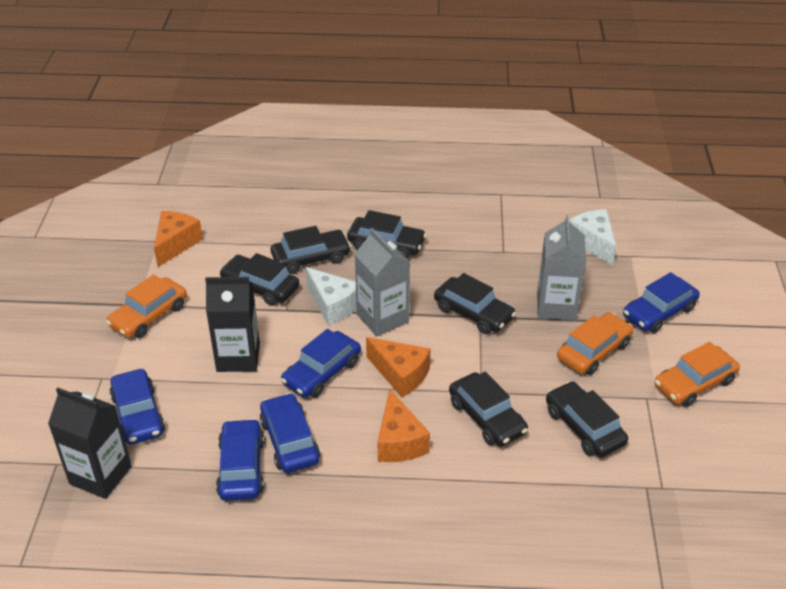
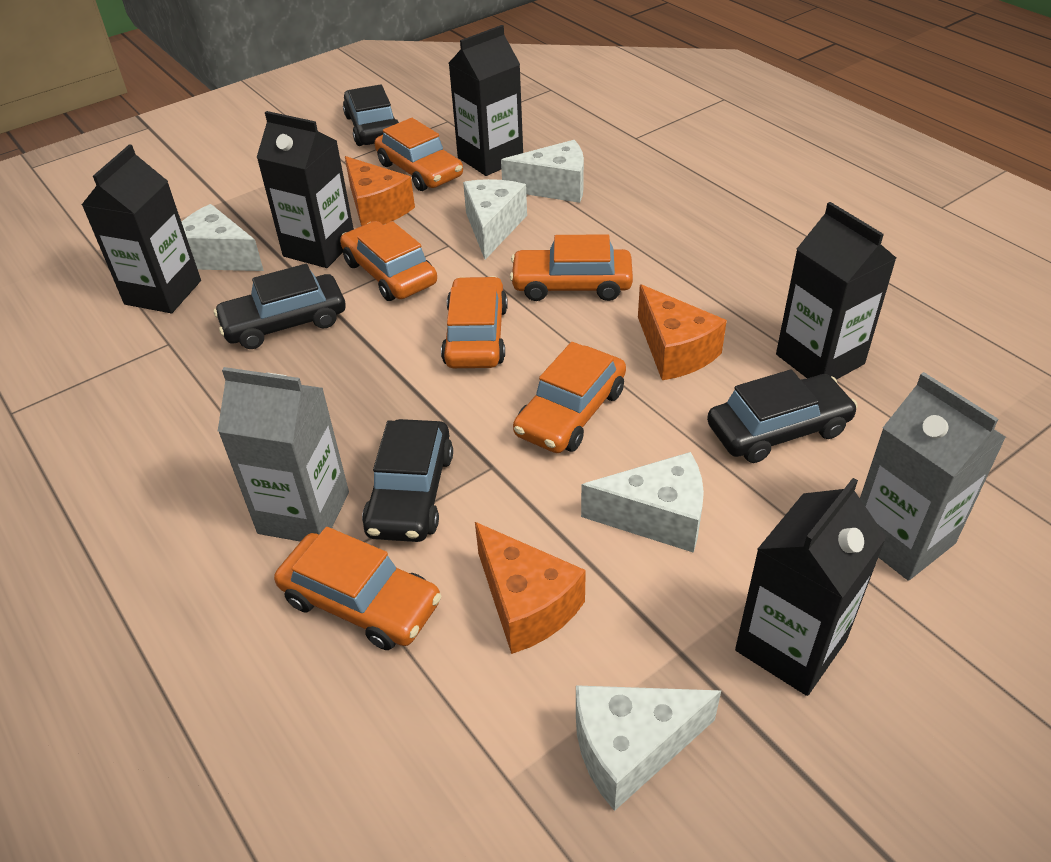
black car: 6 -> 4
black carton: 2 -> 5
blue car: 5 -> 0
orange car: 3 -> 6
white cheese: 2 -> 5

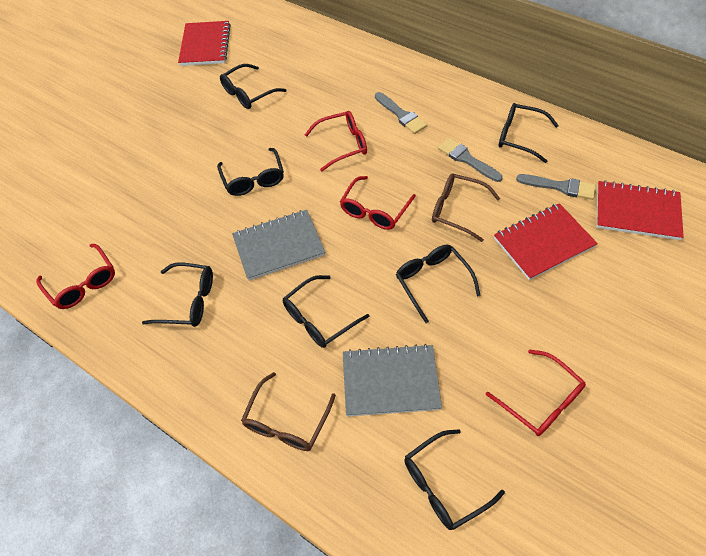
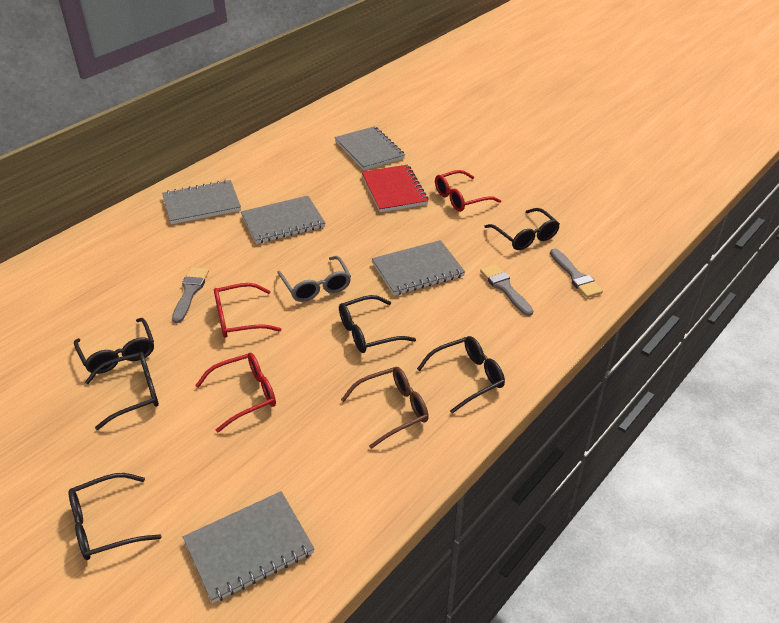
black glasses: 7 -> 6
brown glasses: 2 -> 1
grey glasses: 0 -> 1
grey notebook: 2 -> 5
red glasses: 4 -> 3
red notebook: 3 -> 1

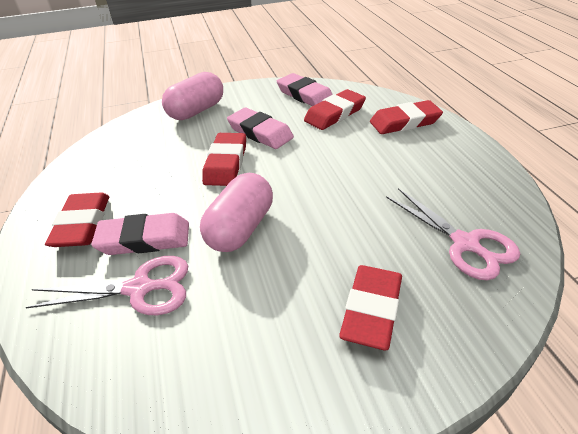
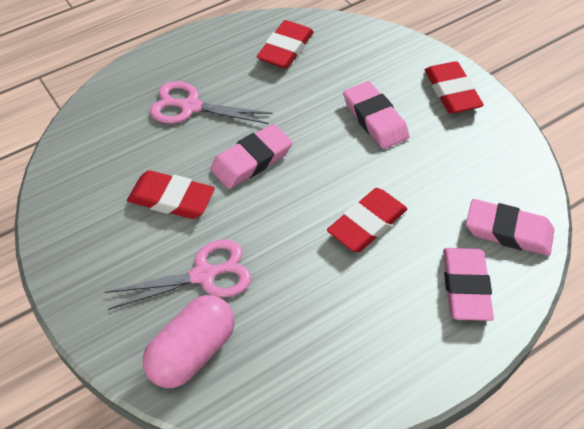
pink capsule: 2 -> 1
pink eraser: 3 -> 4
red eraser: 5 -> 4

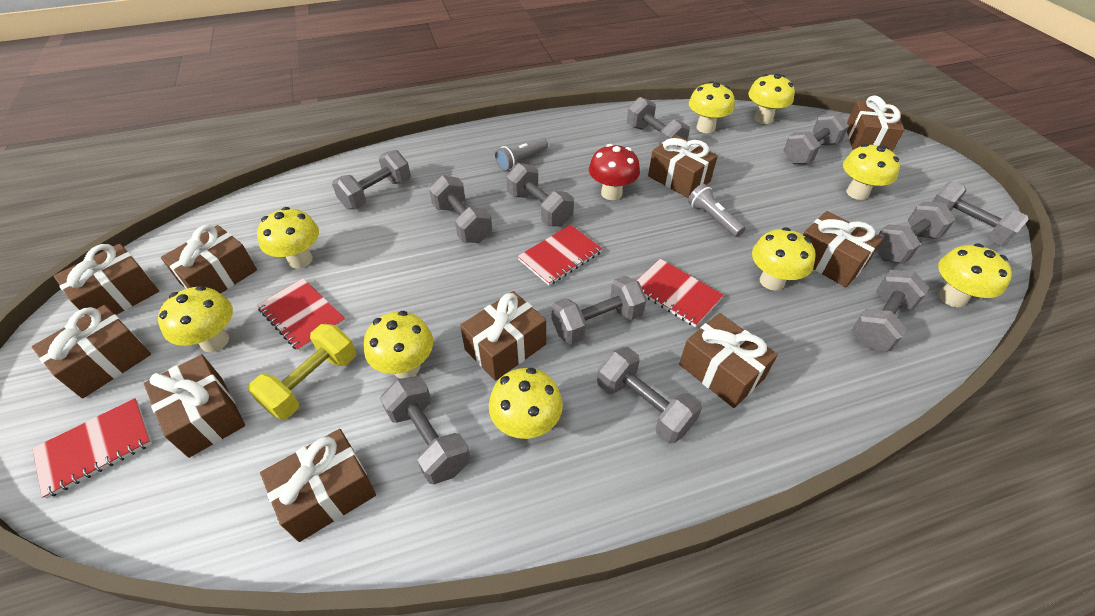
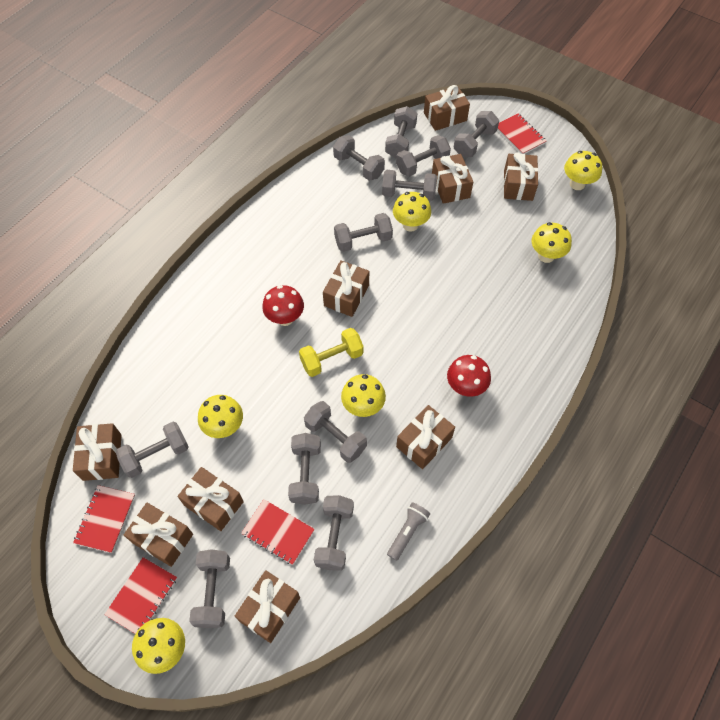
brown gift: 10 -> 9
grey flashlight: 2 -> 1
red mushroom: 1 -> 2
yellow mushroom: 9 -> 6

+ + + +

Work instructions - Apply a filter to the listing above so that only lines with "black" are kept, and copy those lines.

Answer section -
black car: 6 -> 4
black carton: 2 -> 5
black glasses: 7 -> 6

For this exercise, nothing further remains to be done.